*What is needed:*
Please transcribe exactly, and only, the lines of the data below between the line holding "RFID pin SS: D3 -> D1" and the line holding "RFID1 pin MISO: RX -> D3", inclusive.

----- Records for processing

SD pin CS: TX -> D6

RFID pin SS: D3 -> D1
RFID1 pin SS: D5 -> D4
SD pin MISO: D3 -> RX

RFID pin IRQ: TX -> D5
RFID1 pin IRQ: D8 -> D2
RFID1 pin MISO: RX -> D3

----------
----- Records for processing

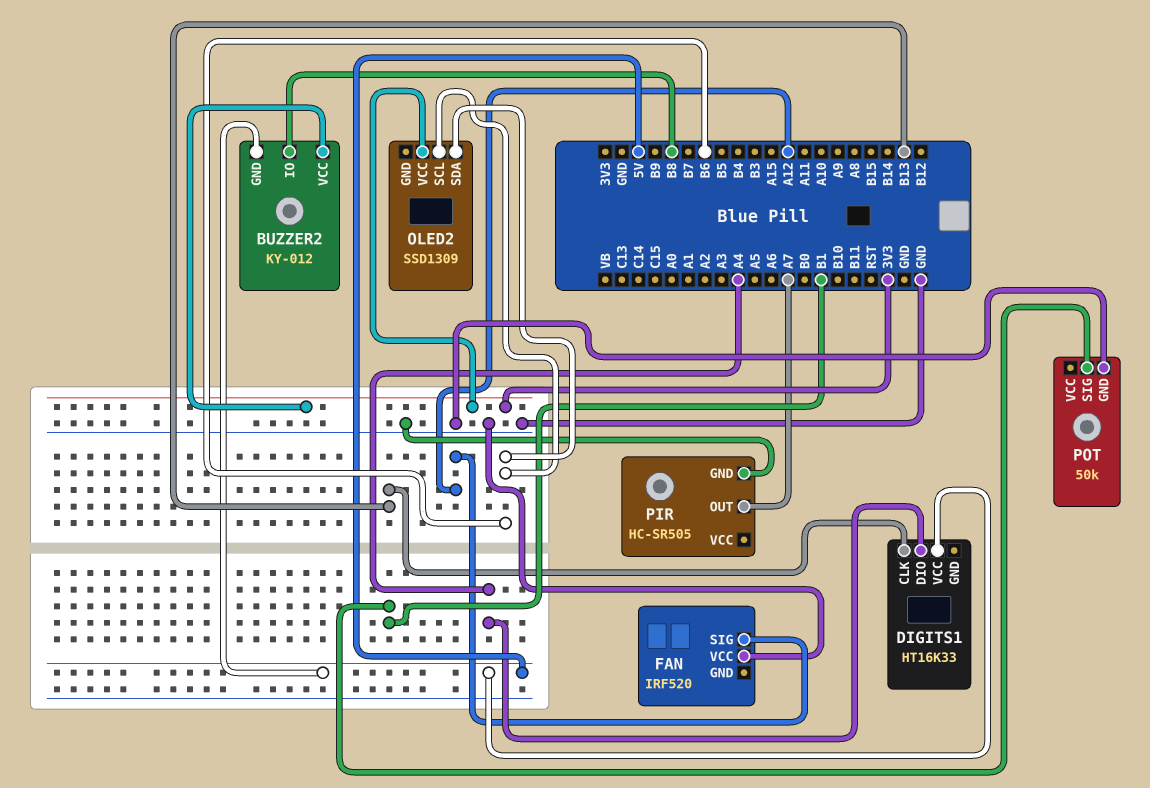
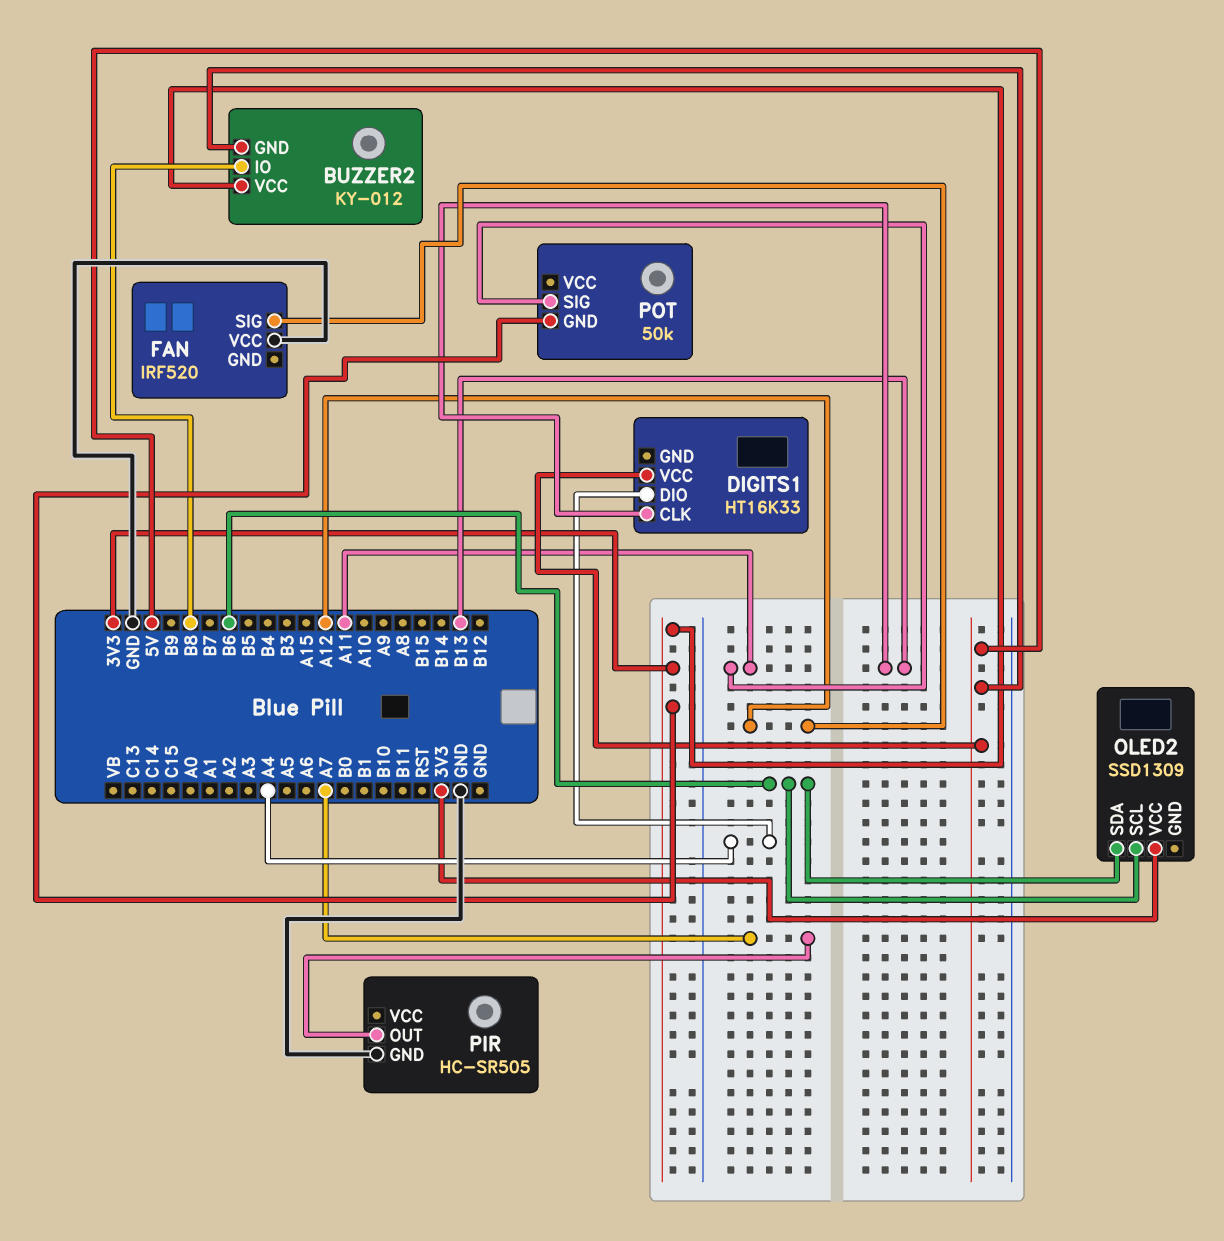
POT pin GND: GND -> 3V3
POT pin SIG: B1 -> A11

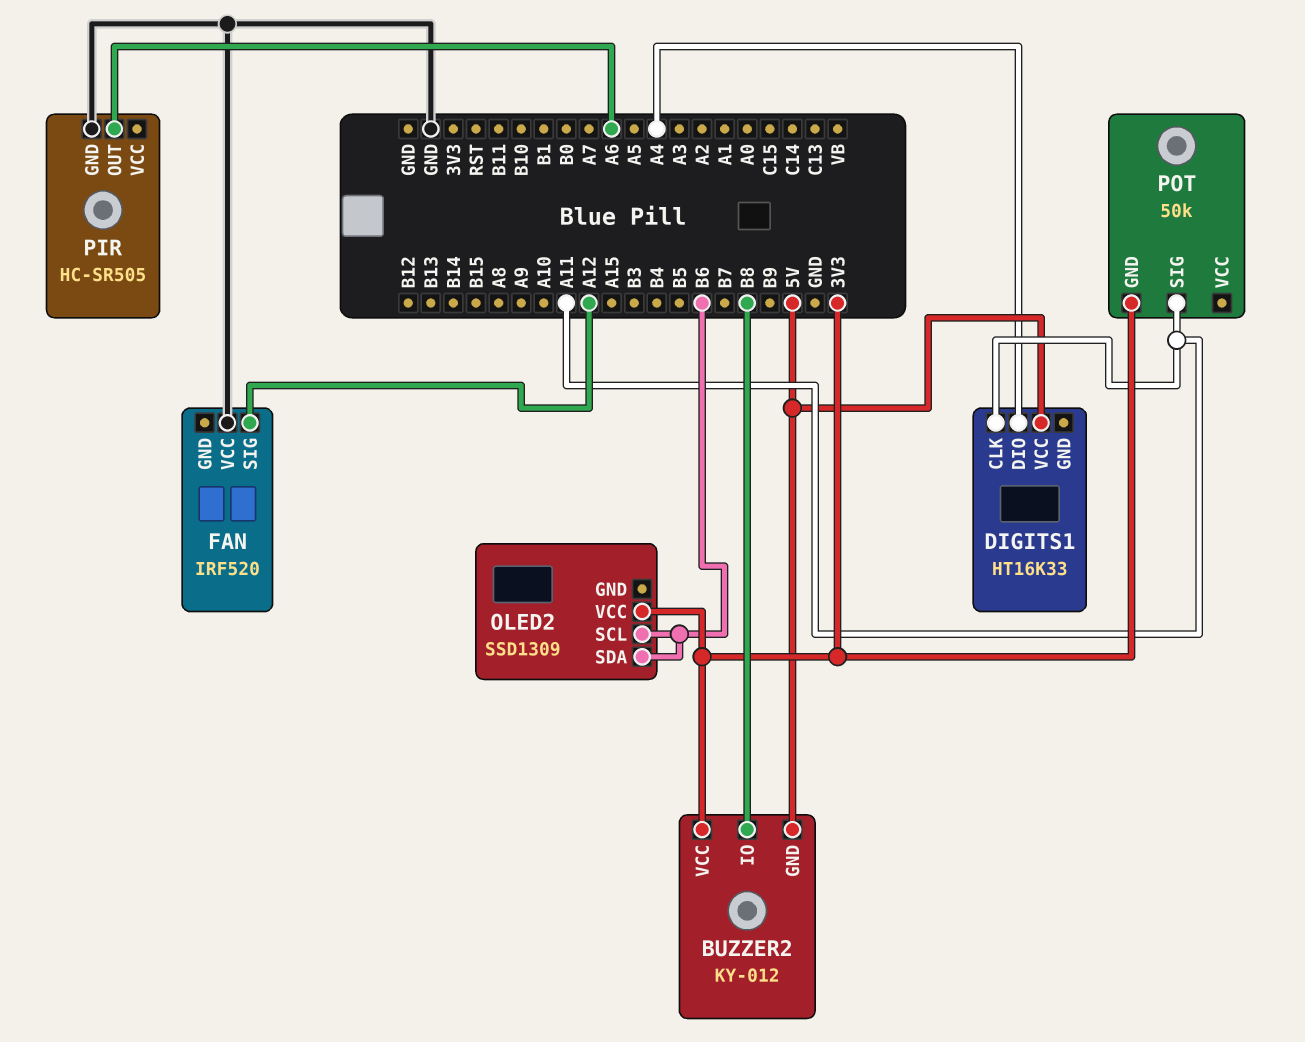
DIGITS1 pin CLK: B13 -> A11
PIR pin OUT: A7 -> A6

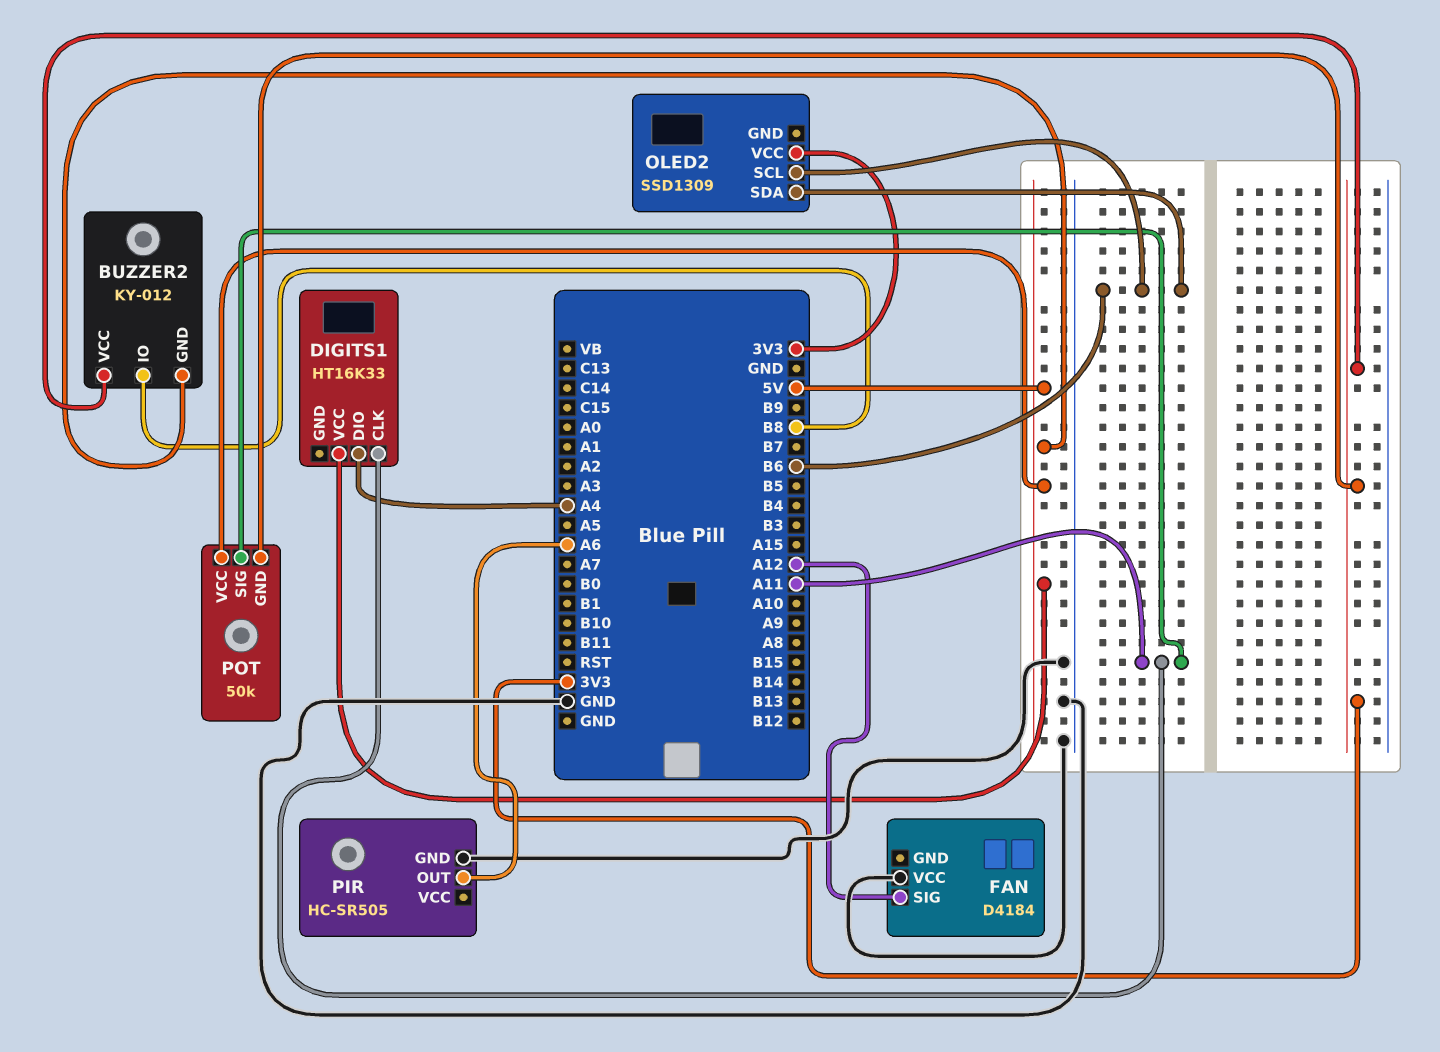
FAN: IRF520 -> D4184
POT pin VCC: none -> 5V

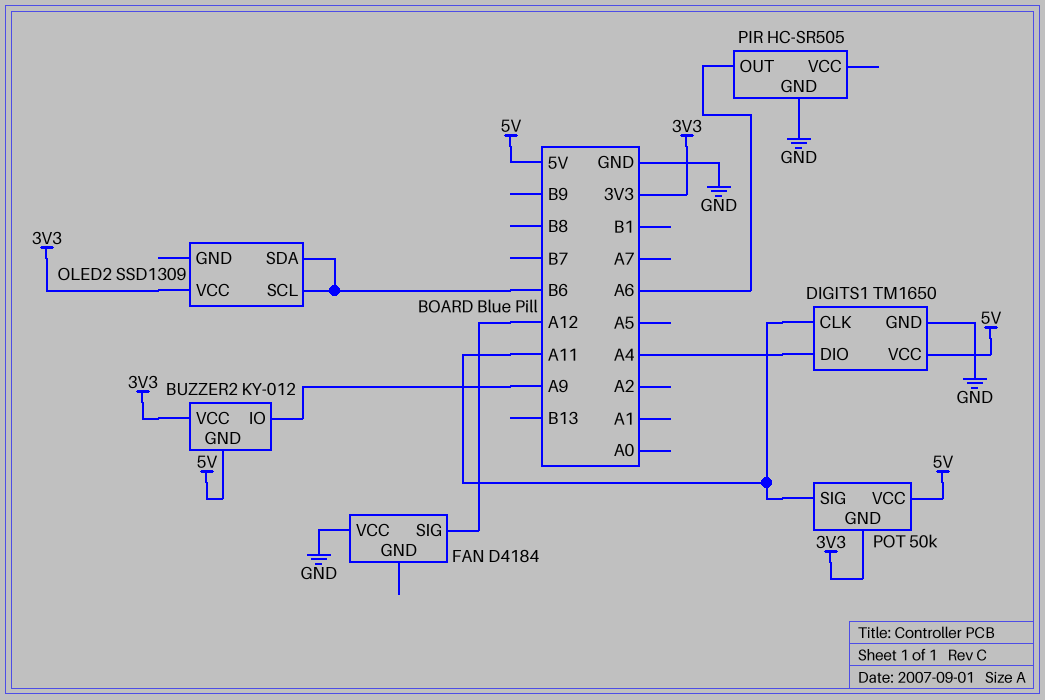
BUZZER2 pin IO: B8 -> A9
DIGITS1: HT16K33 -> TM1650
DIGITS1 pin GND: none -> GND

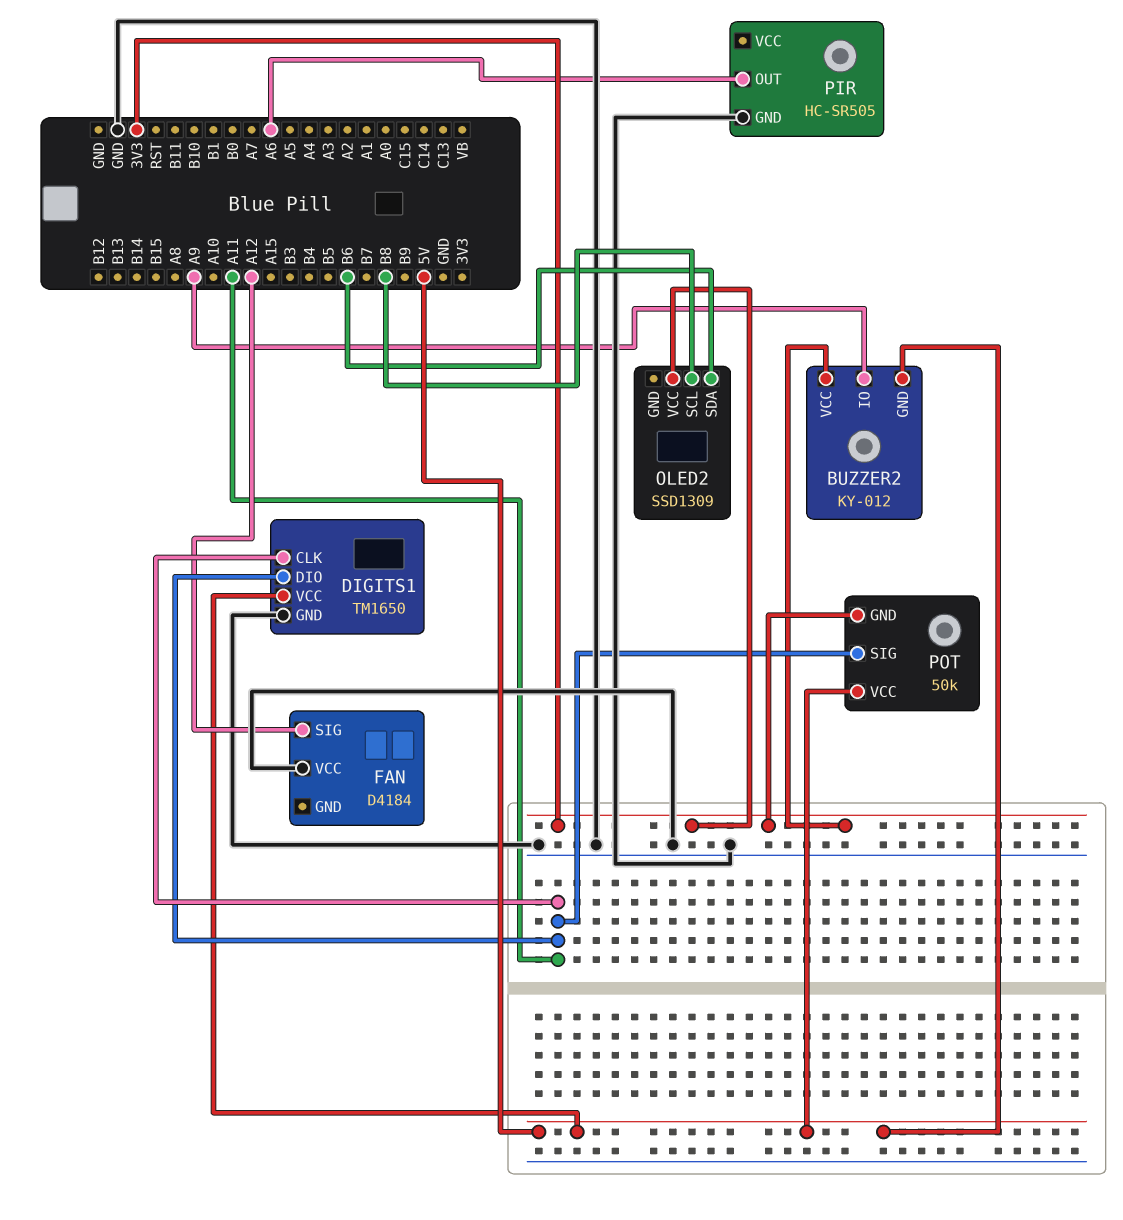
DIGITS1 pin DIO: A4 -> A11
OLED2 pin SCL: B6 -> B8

----------
----- Records for processing

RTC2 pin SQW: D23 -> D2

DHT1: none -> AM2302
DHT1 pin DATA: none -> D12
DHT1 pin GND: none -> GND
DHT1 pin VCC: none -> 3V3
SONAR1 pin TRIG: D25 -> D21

----------

*Solved exercise:*
RFID pin SS: D3 -> D1
RFID1 pin SS: D5 -> D4
SD pin MISO: D3 -> RX

RFID pin IRQ: TX -> D5
RFID1 pin IRQ: D8 -> D2
RFID1 pin MISO: RX -> D3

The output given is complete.